*** Information provided Section Begins ***

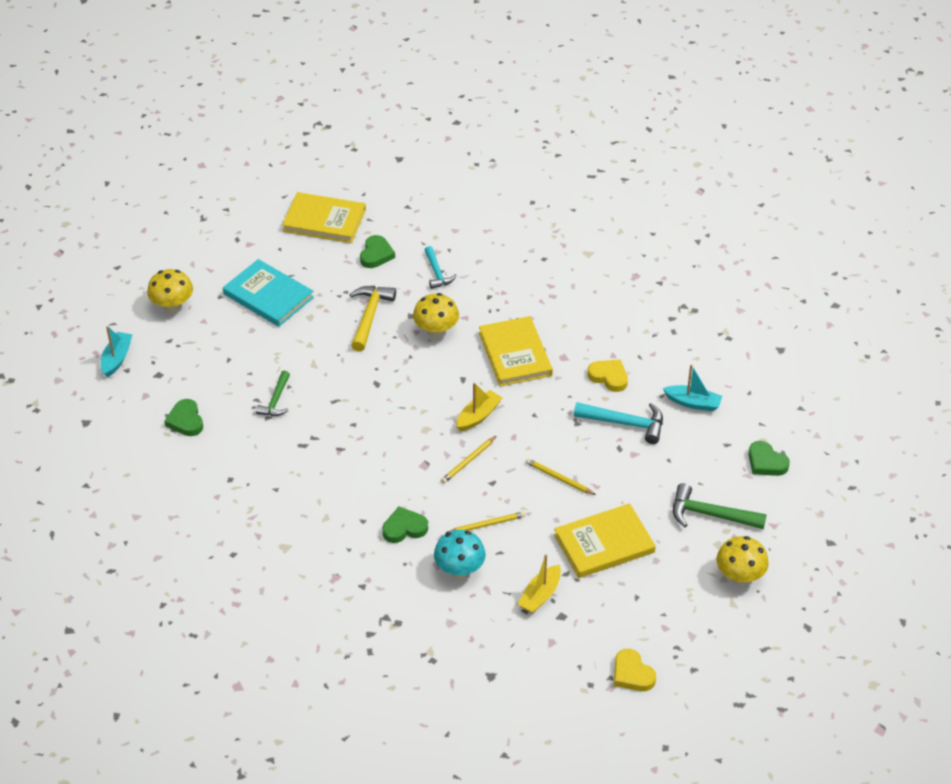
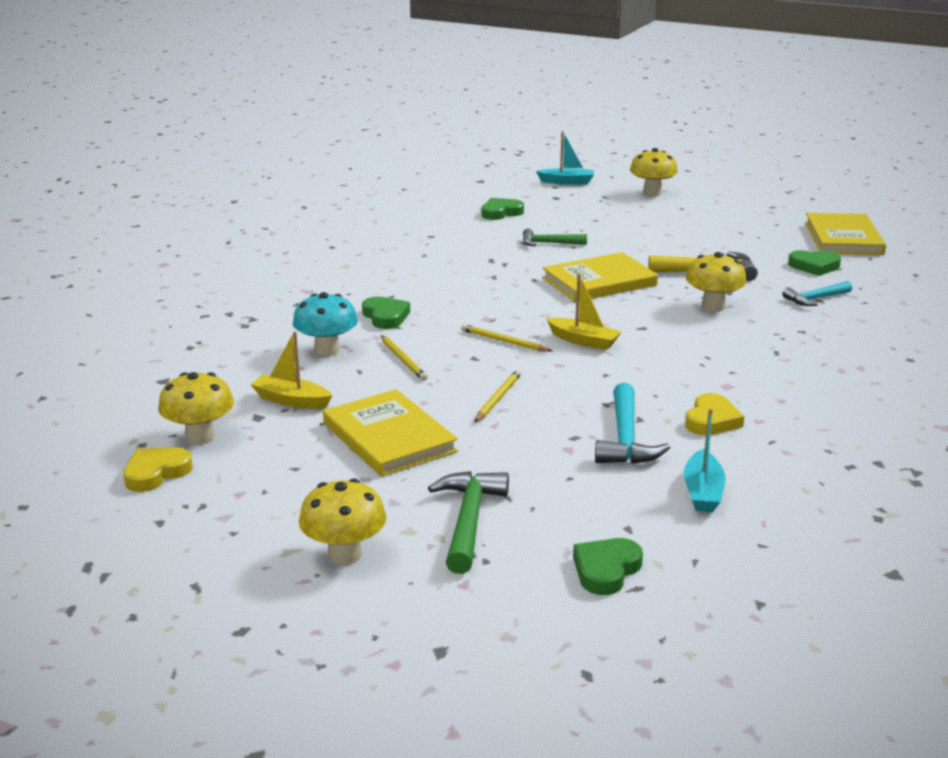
camera: 80 degrees right, 20 degrees down
(268, 295) = (700, 226): turquoise book -> none
(515, 354) = (709, 354): yellow book -> yellow book (599, 282)
(585, 650) = (200, 437): none -> yellow mushroom

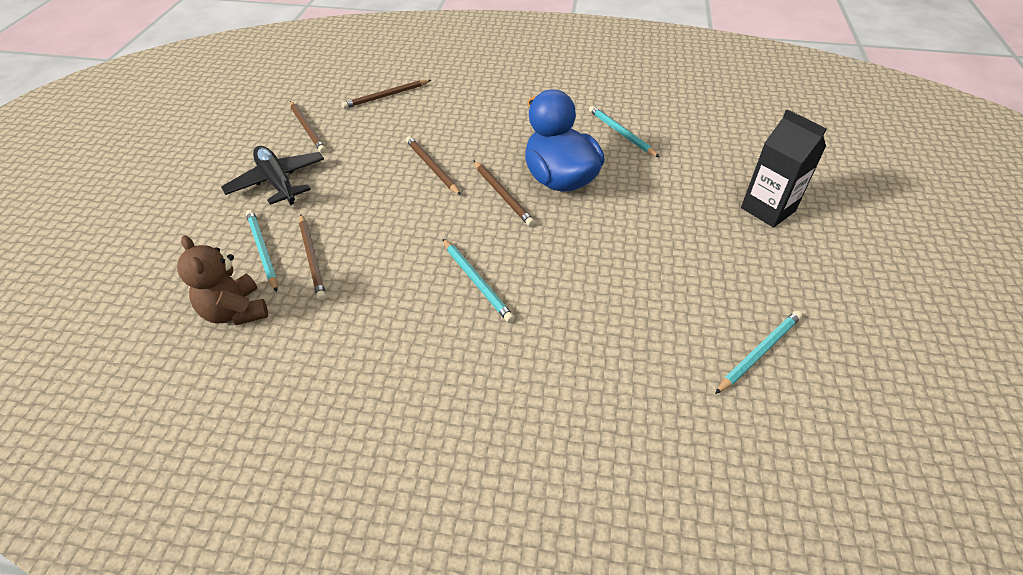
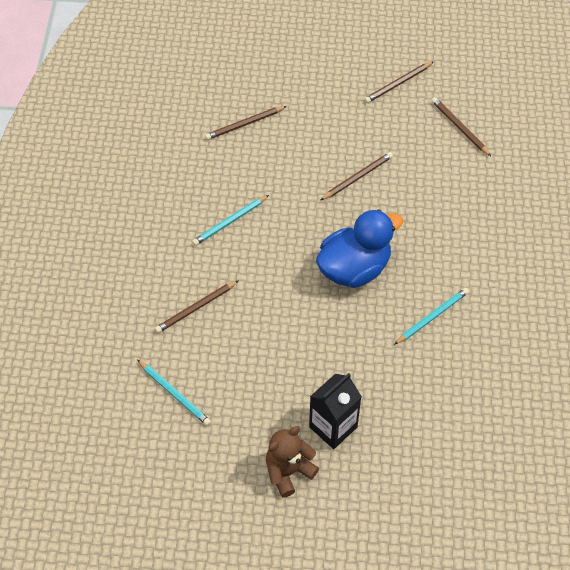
camera: 85 degrees right, 10 degrees up
(235, 311) = (194, 97): brown teddy bear -> brown teddy bear (288, 471)
(262, 250) = (249, 95): turquoise pencil -> none
(277, 182) = (324, 83): black plane -> none
(502, 195) = (328, 229): brown pencil -> brown pencil (196, 308)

*** Information provided Section Ends ***

> [Your task]:
Which lines run from the one containing "(277, 182) = (324, 83): black plane -> none" to the end of the records? Transcribe exactly those, both ends included.

> [Written answer]:
(277, 182) = (324, 83): black plane -> none
(502, 195) = (328, 229): brown pencil -> brown pencil (196, 308)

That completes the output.